| RECORDS TO USE |
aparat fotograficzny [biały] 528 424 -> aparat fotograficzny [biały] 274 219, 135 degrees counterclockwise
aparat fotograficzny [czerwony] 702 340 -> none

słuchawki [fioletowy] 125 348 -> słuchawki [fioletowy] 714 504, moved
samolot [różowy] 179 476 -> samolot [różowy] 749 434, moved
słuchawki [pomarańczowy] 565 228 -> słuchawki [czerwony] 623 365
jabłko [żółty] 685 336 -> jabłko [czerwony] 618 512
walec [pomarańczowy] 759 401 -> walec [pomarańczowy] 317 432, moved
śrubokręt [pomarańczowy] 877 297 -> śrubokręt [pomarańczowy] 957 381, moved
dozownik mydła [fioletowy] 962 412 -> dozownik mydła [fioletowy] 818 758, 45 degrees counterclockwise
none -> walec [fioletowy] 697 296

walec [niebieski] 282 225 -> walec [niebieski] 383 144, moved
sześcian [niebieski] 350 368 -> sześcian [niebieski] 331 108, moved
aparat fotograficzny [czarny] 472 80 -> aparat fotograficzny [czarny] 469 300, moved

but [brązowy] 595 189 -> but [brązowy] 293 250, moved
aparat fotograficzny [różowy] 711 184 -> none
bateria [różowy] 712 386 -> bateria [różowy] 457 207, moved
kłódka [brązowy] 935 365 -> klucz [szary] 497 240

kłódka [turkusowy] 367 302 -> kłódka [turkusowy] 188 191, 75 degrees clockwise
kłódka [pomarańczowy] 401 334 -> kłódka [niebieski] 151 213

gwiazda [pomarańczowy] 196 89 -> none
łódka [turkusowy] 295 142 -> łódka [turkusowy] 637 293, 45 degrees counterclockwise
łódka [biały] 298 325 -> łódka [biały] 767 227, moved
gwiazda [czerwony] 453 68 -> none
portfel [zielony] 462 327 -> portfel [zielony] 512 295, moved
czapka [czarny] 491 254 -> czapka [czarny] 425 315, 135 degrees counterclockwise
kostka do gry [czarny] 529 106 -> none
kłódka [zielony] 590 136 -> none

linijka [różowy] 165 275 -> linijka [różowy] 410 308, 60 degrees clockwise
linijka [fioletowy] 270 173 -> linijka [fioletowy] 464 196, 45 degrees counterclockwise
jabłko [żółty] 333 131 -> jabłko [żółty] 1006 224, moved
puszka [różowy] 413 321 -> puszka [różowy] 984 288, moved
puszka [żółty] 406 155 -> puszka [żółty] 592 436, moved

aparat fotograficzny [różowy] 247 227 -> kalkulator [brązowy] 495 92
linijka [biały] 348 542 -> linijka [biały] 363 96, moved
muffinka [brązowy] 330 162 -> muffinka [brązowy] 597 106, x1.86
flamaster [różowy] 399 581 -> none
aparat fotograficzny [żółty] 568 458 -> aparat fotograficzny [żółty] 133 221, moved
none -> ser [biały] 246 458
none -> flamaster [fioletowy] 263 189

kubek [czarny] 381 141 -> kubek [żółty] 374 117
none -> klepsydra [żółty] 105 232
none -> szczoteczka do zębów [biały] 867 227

| TASK DIRECTIONS |
A word-for-word restatement of all the records is required.

| ANSWER SECTION |
aparat fotograficzny [biały] 528 424 -> aparat fotograficzny [biały] 274 219, 135 degrees counterclockwise
aparat fotograficzny [czerwony] 702 340 -> none

słuchawki [fioletowy] 125 348 -> słuchawki [fioletowy] 714 504, moved
samolot [różowy] 179 476 -> samolot [różowy] 749 434, moved
słuchawki [pomarańczowy] 565 228 -> słuchawki [czerwony] 623 365
jabłko [żółty] 685 336 -> jabłko [czerwony] 618 512
walec [pomarańczowy] 759 401 -> walec [pomarańczowy] 317 432, moved
śrubokręt [pomarańczowy] 877 297 -> śrubokręt [pomarańczowy] 957 381, moved
dozownik mydła [fioletowy] 962 412 -> dozownik mydła [fioletowy] 818 758, 45 degrees counterclockwise
none -> walec [fioletowy] 697 296

walec [niebieski] 282 225 -> walec [niebieski] 383 144, moved
sześcian [niebieski] 350 368 -> sześcian [niebieski] 331 108, moved
aparat fotograficzny [czarny] 472 80 -> aparat fotograficzny [czarny] 469 300, moved

but [brązowy] 595 189 -> but [brązowy] 293 250, moved
aparat fotograficzny [różowy] 711 184 -> none
bateria [różowy] 712 386 -> bateria [różowy] 457 207, moved
kłódka [brązowy] 935 365 -> klucz [szary] 497 240

kłódka [turkusowy] 367 302 -> kłódka [turkusowy] 188 191, 75 degrees clockwise
kłódka [pomarańczowy] 401 334 -> kłódka [niebieski] 151 213

gwiazda [pomarańczowy] 196 89 -> none
łódka [turkusowy] 295 142 -> łódka [turkusowy] 637 293, 45 degrees counterclockwise
łódka [biały] 298 325 -> łódka [biały] 767 227, moved
gwiazda [czerwony] 453 68 -> none
portfel [zielony] 462 327 -> portfel [zielony] 512 295, moved
czapka [czarny] 491 254 -> czapka [czarny] 425 315, 135 degrees counterclockwise
kostka do gry [czarny] 529 106 -> none
kłódka [zielony] 590 136 -> none

linijka [różowy] 165 275 -> linijka [różowy] 410 308, 60 degrees clockwise
linijka [fioletowy] 270 173 -> linijka [fioletowy] 464 196, 45 degrees counterclockwise
jabłko [żółty] 333 131 -> jabłko [żółty] 1006 224, moved
puszka [różowy] 413 321 -> puszka [różowy] 984 288, moved
puszka [żółty] 406 155 -> puszka [żółty] 592 436, moved

aparat fotograficzny [różowy] 247 227 -> kalkulator [brązowy] 495 92
linijka [biały] 348 542 -> linijka [biały] 363 96, moved
muffinka [brązowy] 330 162 -> muffinka [brązowy] 597 106, x1.86
flamaster [różowy] 399 581 -> none
aparat fotograficzny [żółty] 568 458 -> aparat fotograficzny [żółty] 133 221, moved
none -> ser [biały] 246 458
none -> flamaster [fioletowy] 263 189

kubek [czarny] 381 141 -> kubek [żółty] 374 117
none -> klepsydra [żółty] 105 232
none -> szczoteczka do zębów [biały] 867 227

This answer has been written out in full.